Work task:
Please restate the data word for word, leaving out no line.

Data supplied:
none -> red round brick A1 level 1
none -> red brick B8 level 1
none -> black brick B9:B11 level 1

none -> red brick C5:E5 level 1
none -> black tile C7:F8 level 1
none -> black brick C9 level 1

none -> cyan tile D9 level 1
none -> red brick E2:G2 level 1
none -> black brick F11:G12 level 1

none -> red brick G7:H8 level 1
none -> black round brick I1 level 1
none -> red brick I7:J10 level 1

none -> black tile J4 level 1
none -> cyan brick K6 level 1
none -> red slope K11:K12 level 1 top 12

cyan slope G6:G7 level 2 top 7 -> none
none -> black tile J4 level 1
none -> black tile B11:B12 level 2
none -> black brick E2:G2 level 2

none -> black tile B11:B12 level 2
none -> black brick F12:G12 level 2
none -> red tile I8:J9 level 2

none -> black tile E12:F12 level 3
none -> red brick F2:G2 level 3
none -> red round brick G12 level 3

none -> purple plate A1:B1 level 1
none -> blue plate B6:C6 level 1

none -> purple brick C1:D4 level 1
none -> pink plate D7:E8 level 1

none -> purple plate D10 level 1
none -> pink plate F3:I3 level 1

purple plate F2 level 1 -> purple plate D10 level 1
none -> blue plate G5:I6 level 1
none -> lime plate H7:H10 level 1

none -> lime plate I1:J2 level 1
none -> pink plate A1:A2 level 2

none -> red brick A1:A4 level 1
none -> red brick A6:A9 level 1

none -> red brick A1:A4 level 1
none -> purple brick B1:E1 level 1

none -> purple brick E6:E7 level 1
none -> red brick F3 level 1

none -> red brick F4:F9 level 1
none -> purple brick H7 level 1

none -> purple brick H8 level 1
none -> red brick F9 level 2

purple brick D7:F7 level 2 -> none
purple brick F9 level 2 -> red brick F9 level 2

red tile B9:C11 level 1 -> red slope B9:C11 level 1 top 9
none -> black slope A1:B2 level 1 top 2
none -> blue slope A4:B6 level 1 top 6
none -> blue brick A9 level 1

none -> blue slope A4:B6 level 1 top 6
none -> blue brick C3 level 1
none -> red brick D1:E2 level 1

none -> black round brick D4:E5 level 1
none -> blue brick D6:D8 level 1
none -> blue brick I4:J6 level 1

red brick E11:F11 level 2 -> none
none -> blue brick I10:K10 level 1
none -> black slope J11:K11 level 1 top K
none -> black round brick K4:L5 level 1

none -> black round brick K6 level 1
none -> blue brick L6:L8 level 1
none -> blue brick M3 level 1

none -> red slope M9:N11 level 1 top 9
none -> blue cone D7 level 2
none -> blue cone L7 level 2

Written solution:
none -> red round brick A1 level 1
none -> red brick B8 level 1
none -> black brick B9:B11 level 1

none -> red brick C5:E5 level 1
none -> black tile C7:F8 level 1
none -> black brick C9 level 1

none -> cyan tile D9 level 1
none -> red brick E2:G2 level 1
none -> black brick F11:G12 level 1

none -> red brick G7:H8 level 1
none -> black round brick I1 level 1
none -> red brick I7:J10 level 1

none -> black tile J4 level 1
none -> cyan brick K6 level 1
none -> red slope K11:K12 level 1 top 12

cyan slope G6:G7 level 2 top 7 -> none
none -> black tile J4 level 1
none -> black tile B11:B12 level 2
none -> black brick E2:G2 level 2

none -> black tile B11:B12 level 2
none -> black brick F12:G12 level 2
none -> red tile I8:J9 level 2

none -> black tile E12:F12 level 3
none -> red brick F2:G2 level 3
none -> red round brick G12 level 3

none -> purple plate A1:B1 level 1
none -> blue plate B6:C6 level 1

none -> purple brick C1:D4 level 1
none -> pink plate D7:E8 level 1

none -> purple plate D10 level 1
none -> pink plate F3:I3 level 1

purple plate F2 level 1 -> purple plate D10 level 1
none -> blue plate G5:I6 level 1
none -> lime plate H7:H10 level 1

none -> lime plate I1:J2 level 1
none -> pink plate A1:A2 level 2

none -> red brick A1:A4 level 1
none -> red brick A6:A9 level 1

none -> red brick A1:A4 level 1
none -> purple brick B1:E1 level 1

none -> purple brick E6:E7 level 1
none -> red brick F3 level 1

none -> red brick F4:F9 level 1
none -> purple brick H7 level 1

none -> purple brick H8 level 1
none -> red brick F9 level 2

purple brick D7:F7 level 2 -> none
purple brick F9 level 2 -> red brick F9 level 2

red tile B9:C11 level 1 -> red slope B9:C11 level 1 top 9
none -> black slope A1:B2 level 1 top 2
none -> blue slope A4:B6 level 1 top 6
none -> blue brick A9 level 1

none -> blue slope A4:B6 level 1 top 6
none -> blue brick C3 level 1
none -> red brick D1:E2 level 1

none -> black round brick D4:E5 level 1
none -> blue brick D6:D8 level 1
none -> blue brick I4:J6 level 1

red brick E11:F11 level 2 -> none
none -> blue brick I10:K10 level 1
none -> black slope J11:K11 level 1 top K
none -> black round brick K4:L5 level 1

none -> black round brick K6 level 1
none -> blue brick L6:L8 level 1
none -> blue brick M3 level 1

none -> red slope M9:N11 level 1 top 9
none -> blue cone D7 level 2
none -> blue cone L7 level 2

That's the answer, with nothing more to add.